[EXERCISE INPUT — start]

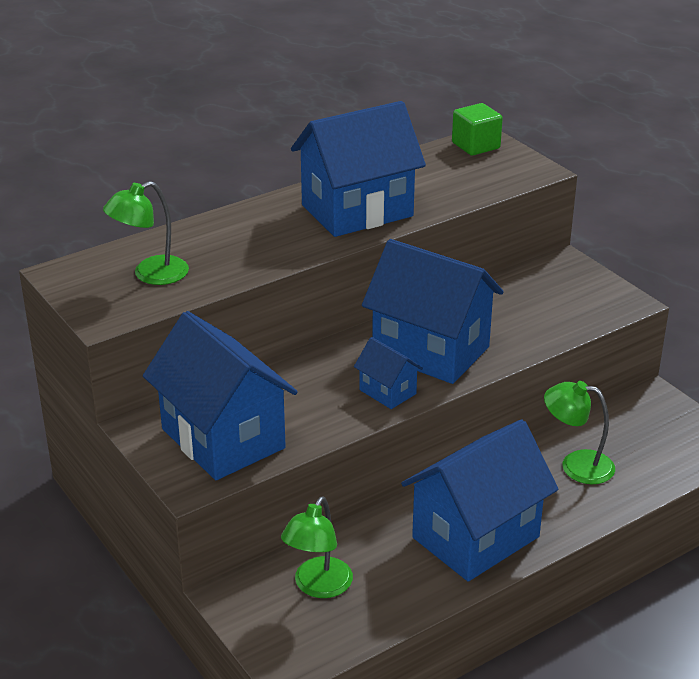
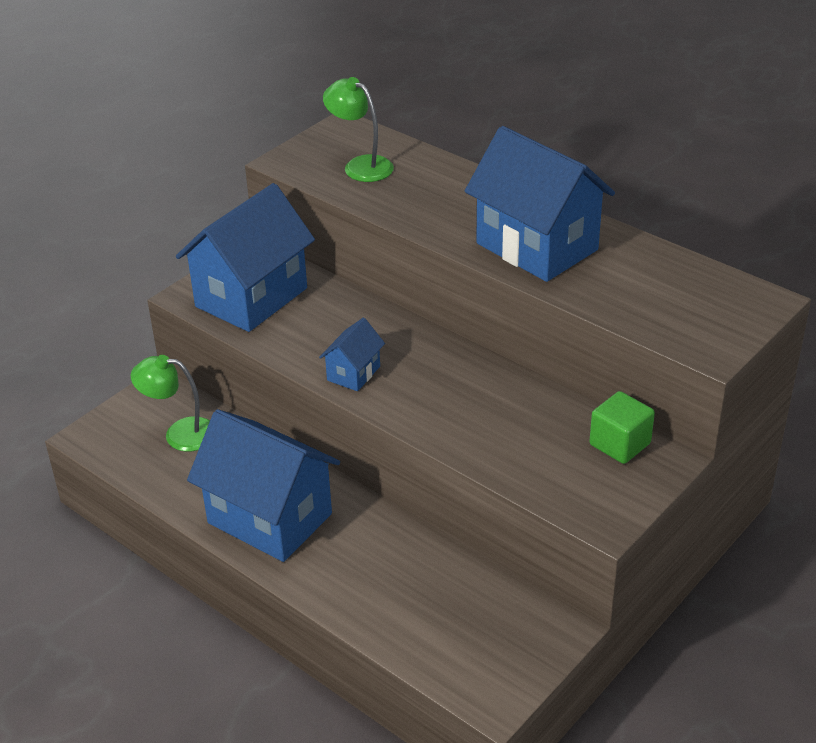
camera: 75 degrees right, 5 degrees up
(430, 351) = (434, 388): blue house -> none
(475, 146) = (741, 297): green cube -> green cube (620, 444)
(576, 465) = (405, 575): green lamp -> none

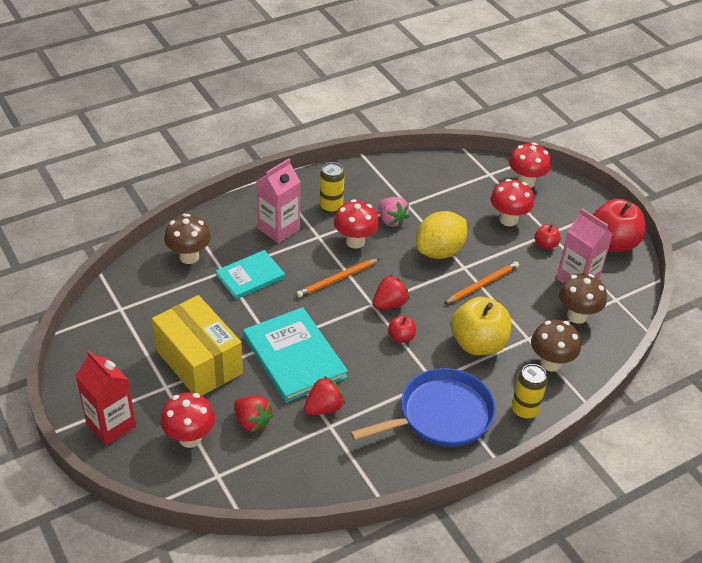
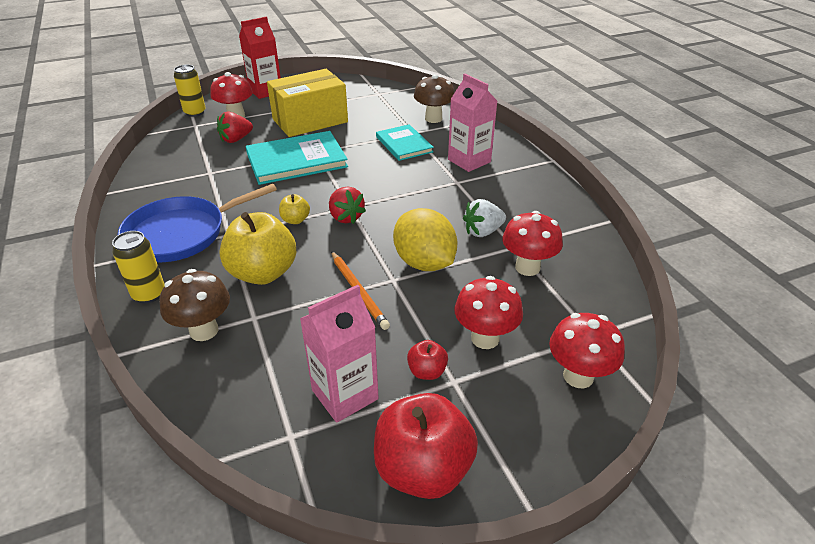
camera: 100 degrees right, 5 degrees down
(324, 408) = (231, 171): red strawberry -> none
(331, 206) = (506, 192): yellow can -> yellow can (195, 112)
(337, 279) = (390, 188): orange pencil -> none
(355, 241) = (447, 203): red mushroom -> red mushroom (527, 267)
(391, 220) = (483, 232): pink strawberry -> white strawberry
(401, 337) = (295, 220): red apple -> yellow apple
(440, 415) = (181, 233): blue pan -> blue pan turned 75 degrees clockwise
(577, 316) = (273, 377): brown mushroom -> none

[EXERCISE INPUT — finish]
[EXERCISE INPUT — start]

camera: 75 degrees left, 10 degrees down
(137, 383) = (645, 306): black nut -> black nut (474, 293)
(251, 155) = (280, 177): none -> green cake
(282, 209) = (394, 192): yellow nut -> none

[EXERCISE INPUT — finish]
[EXERCISE INPUT — start]

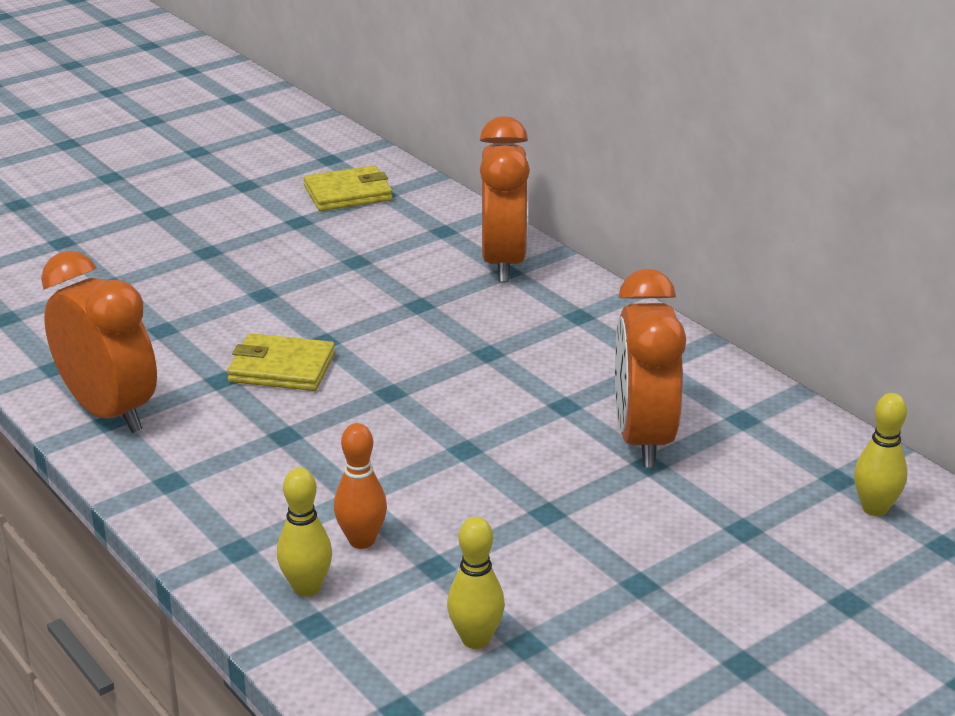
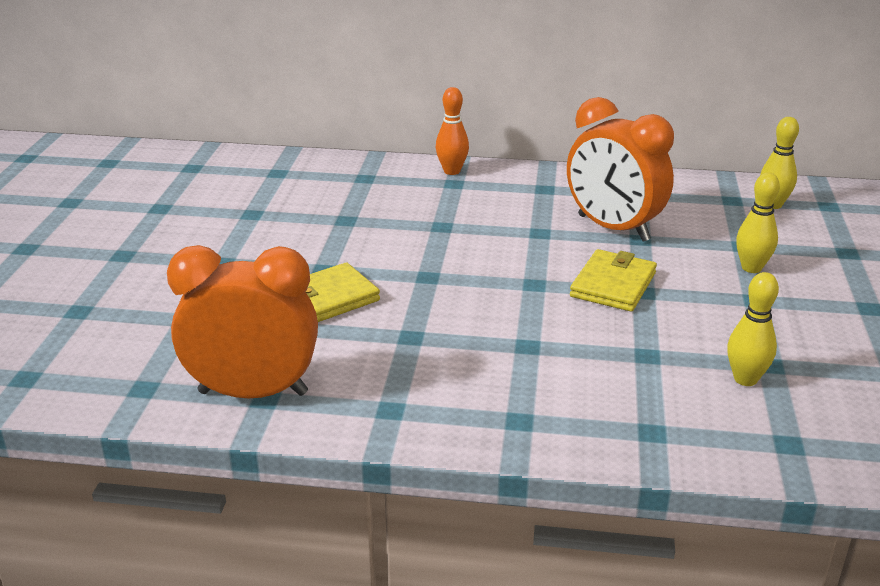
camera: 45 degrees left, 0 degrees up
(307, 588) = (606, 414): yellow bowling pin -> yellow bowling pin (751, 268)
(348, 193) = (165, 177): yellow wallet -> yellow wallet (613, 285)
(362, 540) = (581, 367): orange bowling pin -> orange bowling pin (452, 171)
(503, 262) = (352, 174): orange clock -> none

[EXERCISE INPUT — finish]

• **WHAT YOU NEED TO DO**:
Set the pictures aside and reproduce exactly the lines above, from the line holding "camera: 75 degrees right, 5 degrees up" through the line holding "(577, 316) = (273, 377): brown", both included, with nothing else.

• **OUTPUT FOR THIS TASK**:
camera: 75 degrees right, 5 degrees up
(430, 351) = (434, 388): blue house -> none
(475, 146) = (741, 297): green cube -> green cube (620, 444)
(576, 465) = (405, 575): green lamp -> none

camera: 100 degrees right, 5 degrees down
(324, 408) = (231, 171): red strawberry -> none
(331, 206) = (506, 192): yellow can -> yellow can (195, 112)
(337, 279) = (390, 188): orange pencil -> none
(355, 241) = (447, 203): red mushroom -> red mushroom (527, 267)
(391, 220) = (483, 232): pink strawberry -> white strawberry
(401, 337) = (295, 220): red apple -> yellow apple
(440, 415) = (181, 233): blue pan -> blue pan turned 75 degrees clockwise
(577, 316) = (273, 377): brown mushroom -> none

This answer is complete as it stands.